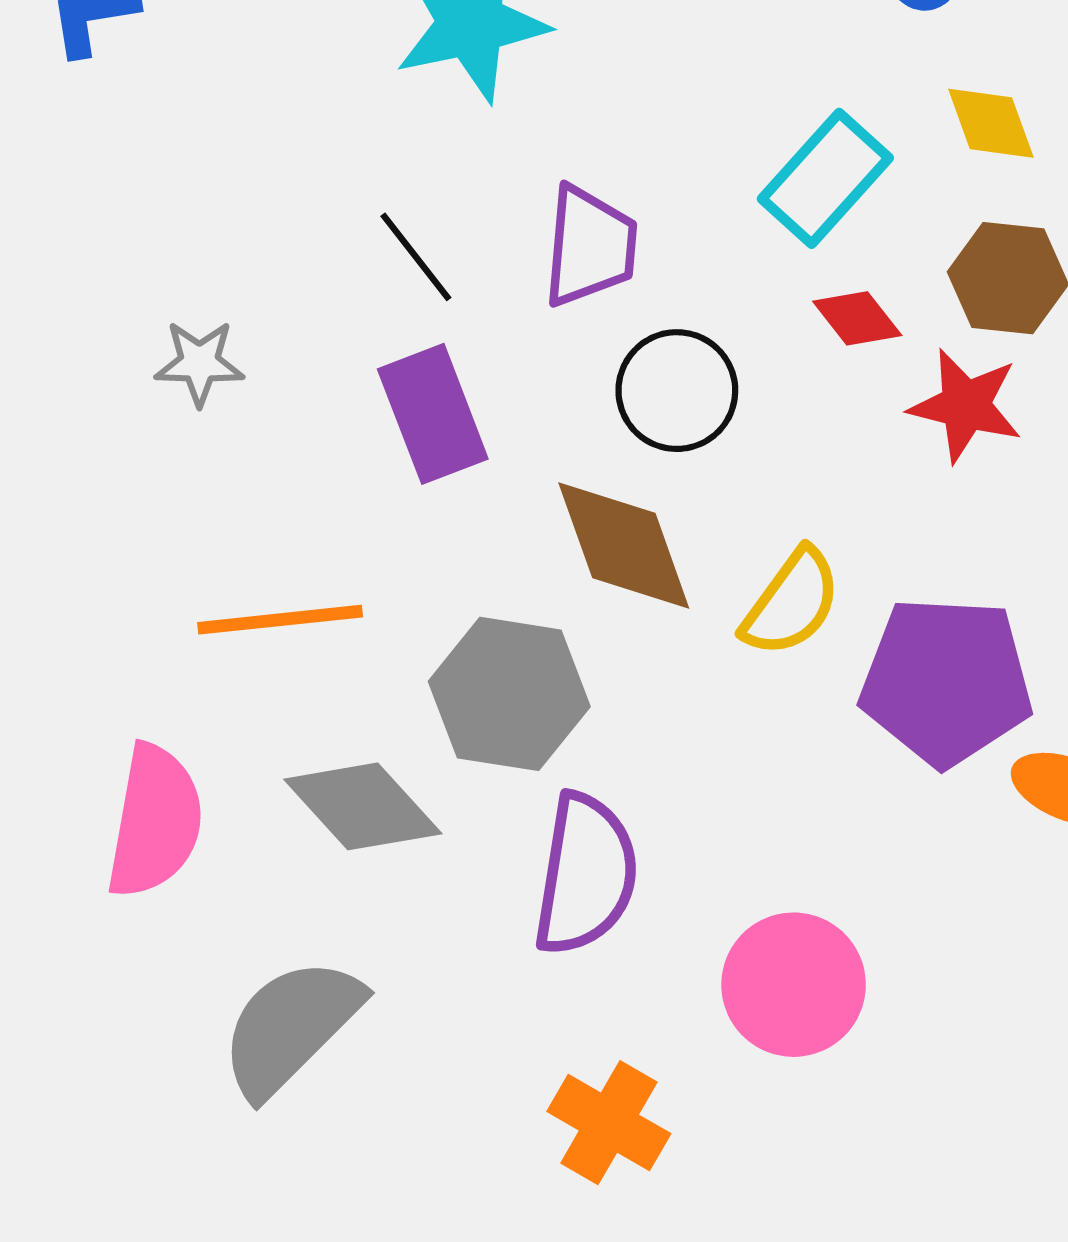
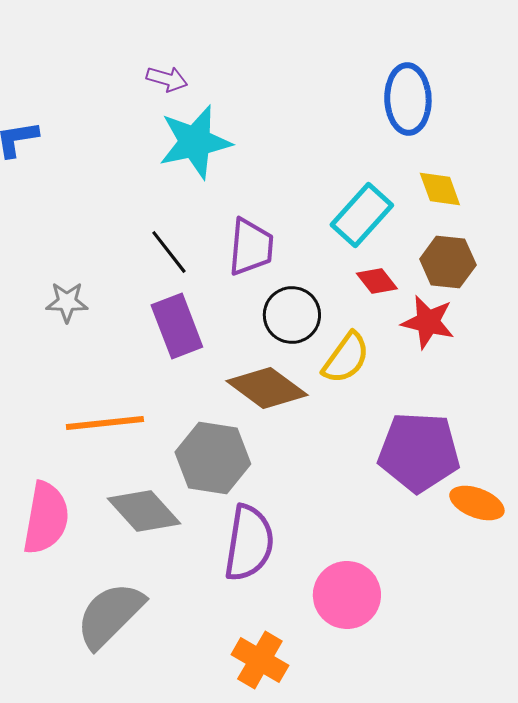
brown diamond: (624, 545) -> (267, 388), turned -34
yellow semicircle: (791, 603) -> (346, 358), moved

...

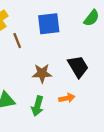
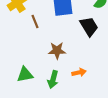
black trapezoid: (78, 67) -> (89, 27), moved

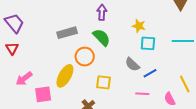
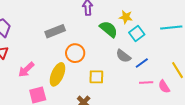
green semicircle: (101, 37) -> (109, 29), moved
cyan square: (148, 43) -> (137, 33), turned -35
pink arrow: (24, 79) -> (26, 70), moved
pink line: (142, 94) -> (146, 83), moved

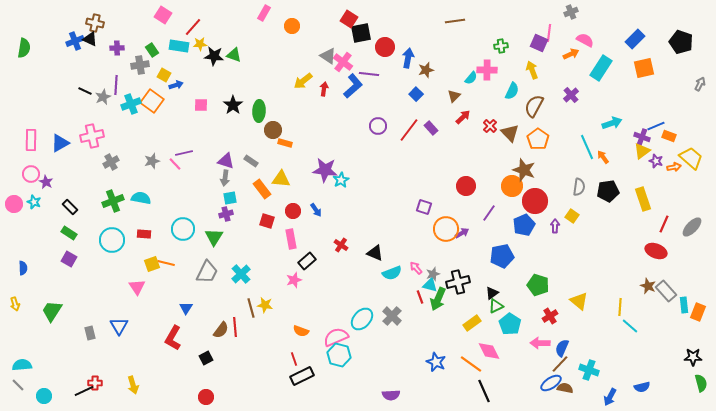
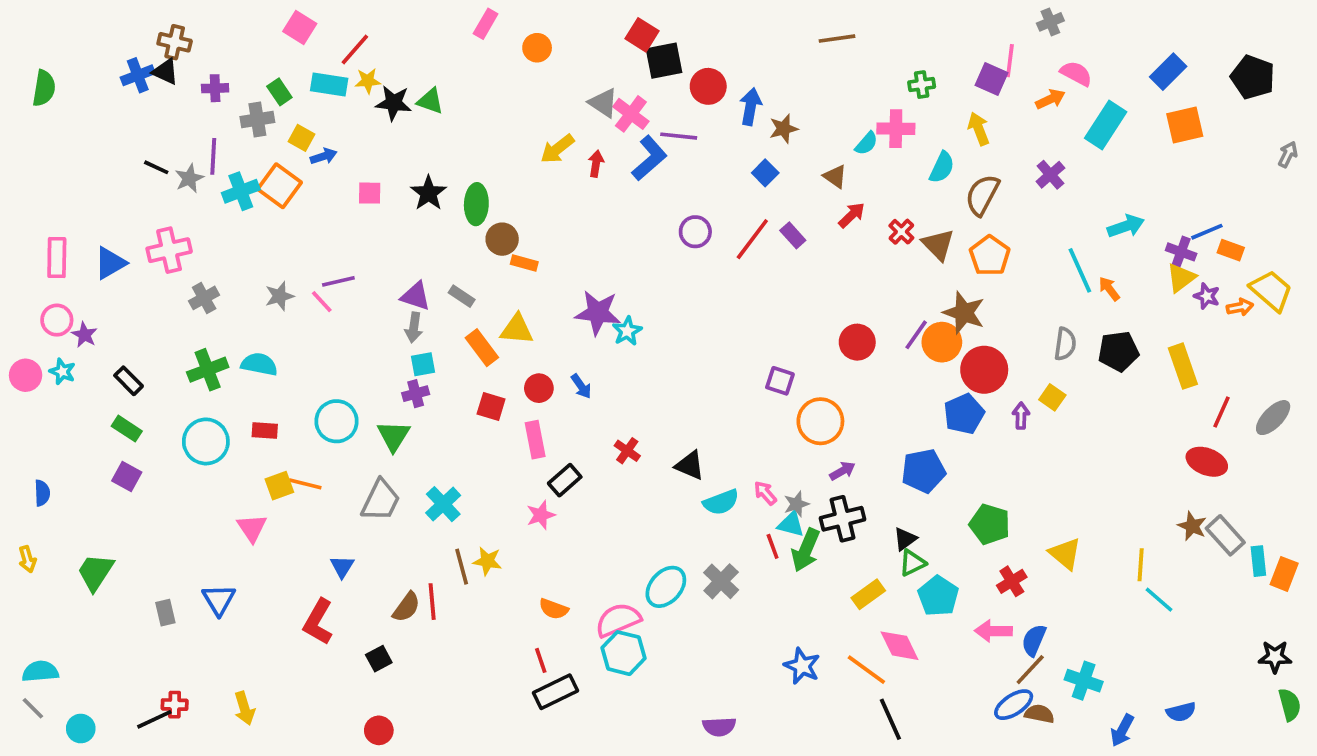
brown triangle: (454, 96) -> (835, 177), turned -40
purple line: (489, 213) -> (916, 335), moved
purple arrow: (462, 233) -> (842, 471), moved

Action item
Extract from the records above the lines from the one containing "brown diamond: (624, 545)" to the one containing "yellow semicircle: (791, 603)", both lines included, exactly as they appear and with nothing else.

Solution to this exercise
brown diamond: (624, 545) -> (267, 388), turned -34
yellow semicircle: (791, 603) -> (346, 358), moved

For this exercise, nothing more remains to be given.